**Colored shape movement records:**
━━━━

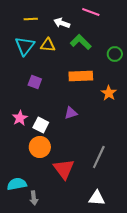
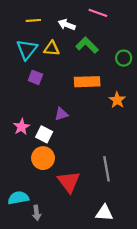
purple square: (35, 82) -> (35, 77), moved
purple triangle: (71, 113) -> (61, 114), moved
gray line: (99, 157) -> (106, 169), turned -35

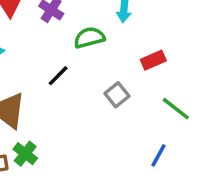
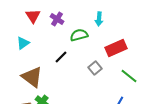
red rectangle: (153, 60) -> (116, 48), size x1.5

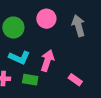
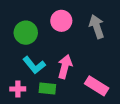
cyan L-shape: (19, 58) -> (34, 65), turned 30
pink rectangle: (75, 80) -> (97, 86), size x1.5

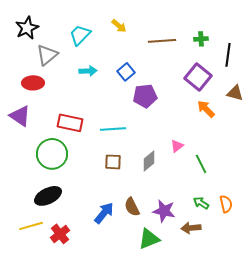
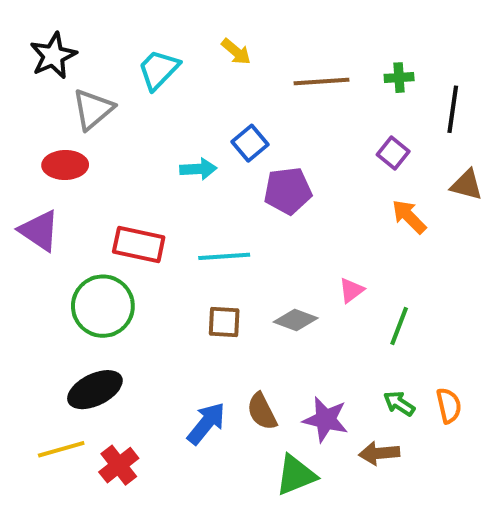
cyan arrow: (88, 71) -> (198, 169), moved
purple square: (198, 77) -> (393, 153), size x0.6
gray diamond: (149, 161) -> (296, 320), turned 60
green line: (201, 164) -> (399, 326), turned 48

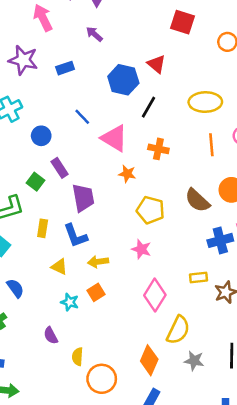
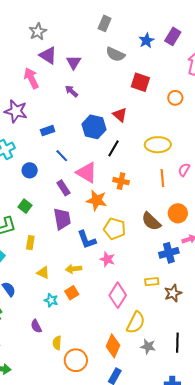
blue rectangle: (65, 68) -> (48, 131), moved
purple rectangle: (60, 168) -> (63, 188), moved
orange star: (127, 174) -> (97, 200), size x1.5
blue L-shape: (75, 236) -> (87, 240), moved

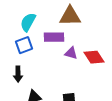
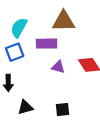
purple triangle: (71, 53) -> (58, 67), moved

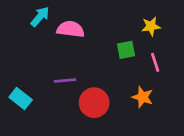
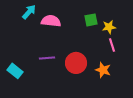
yellow star: (151, 26) -> (109, 27), moved
green square: (126, 50) -> (91, 20), moved
red circle: (94, 103) -> (76, 63), moved

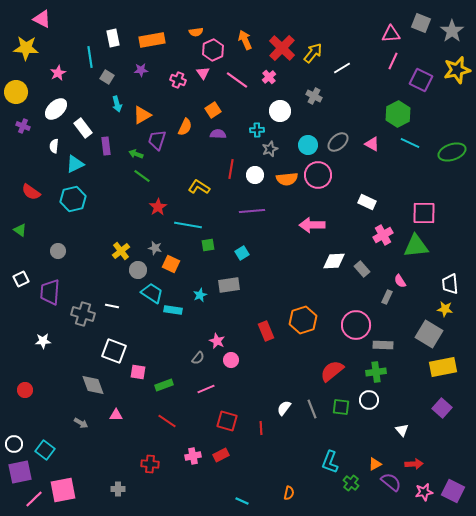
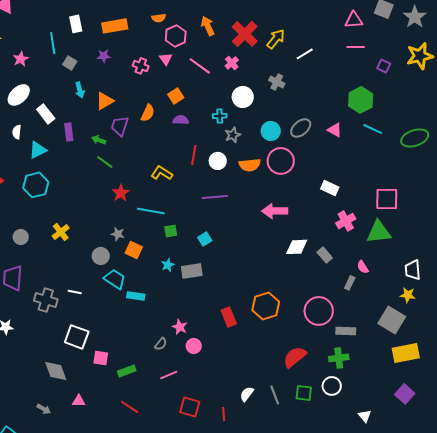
pink line: (393, 61) -> (356, 47), turned 66
purple square: (421, 80) -> (384, 66), size x0.6
yellow cross: (121, 251) -> (61, 232), moved
cyan star: (200, 295) -> (168, 265), moved

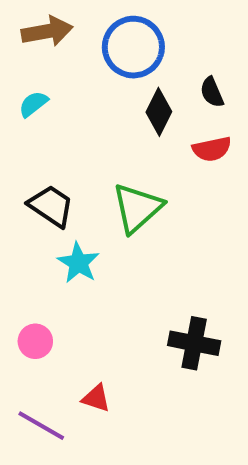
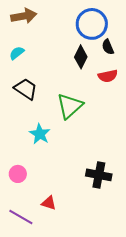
blue circle: (133, 47) -> (92, 24), moved
black trapezoid: (51, 206) -> (26, 89), moved

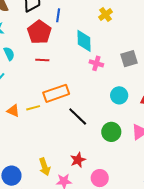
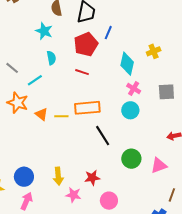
yellow cross: (105, 15) -> (154, 51), moved
cyan circle: (119, 95) -> (130, 110), moved

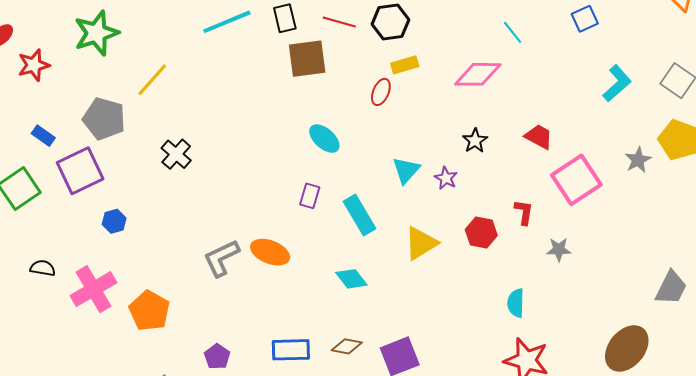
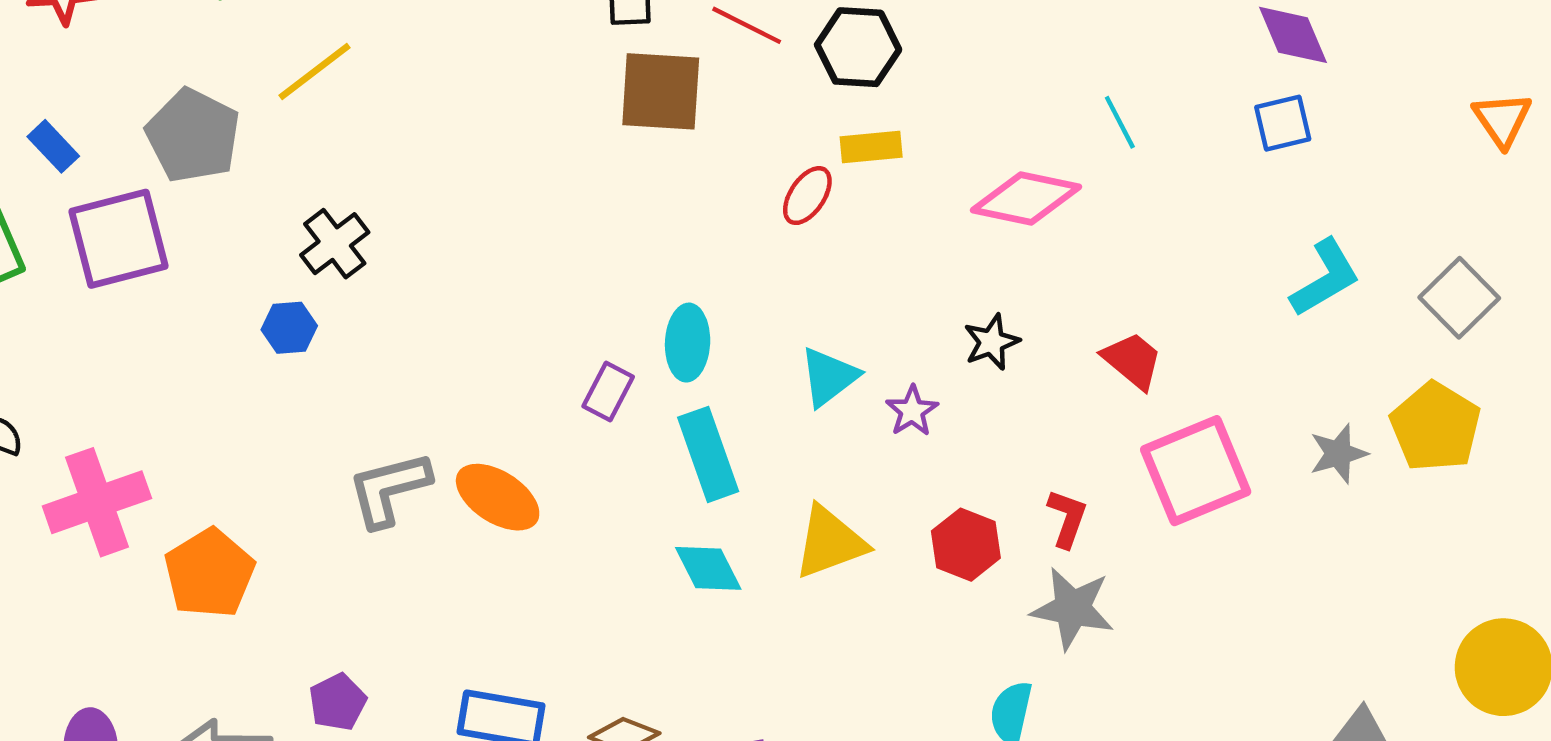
cyan ellipse: (324, 139) -> (688, 343), moved, turned 40
blue hexagon: (114, 221) -> (289, 328), moved
gray star: (559, 249) -> (1072, 608), moved, size x1.5
cyan diamond: (351, 279) -> (708, 568), moved

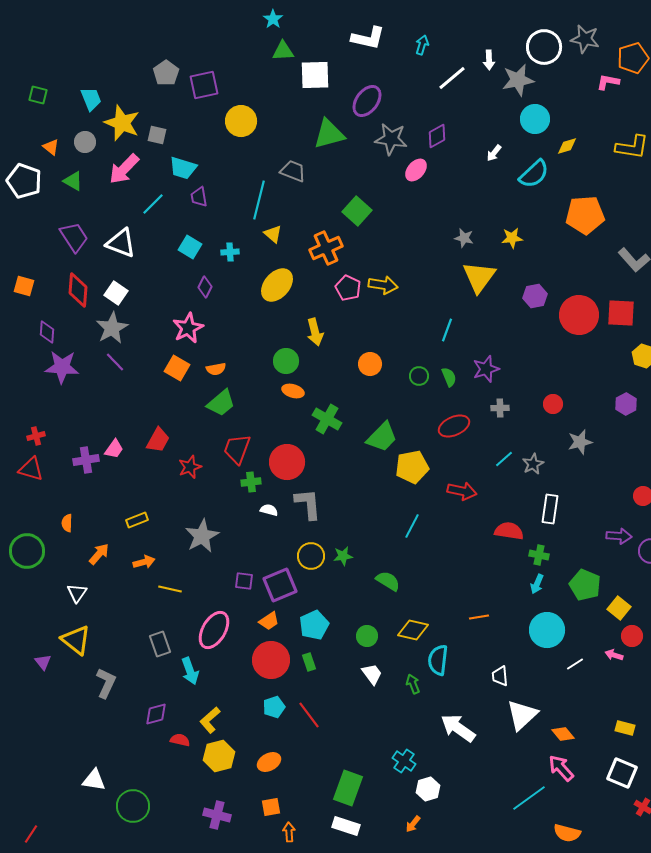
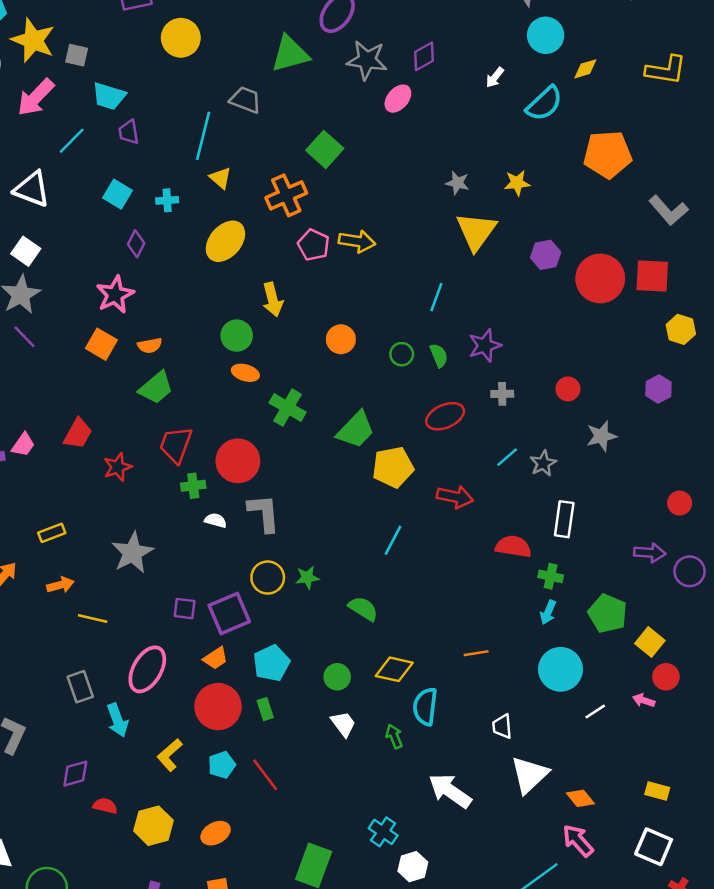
yellow L-shape: (210, 720) -> (170, 755), moved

━━━━

**Problem requirements:** Find and copy each line above holding "gray".

**Solution below:**
gray line: (99, 157) -> (106, 169), turned -35
gray diamond: (149, 161) -> (296, 320), turned 60
gray star: (559, 249) -> (1072, 608), moved, size x1.5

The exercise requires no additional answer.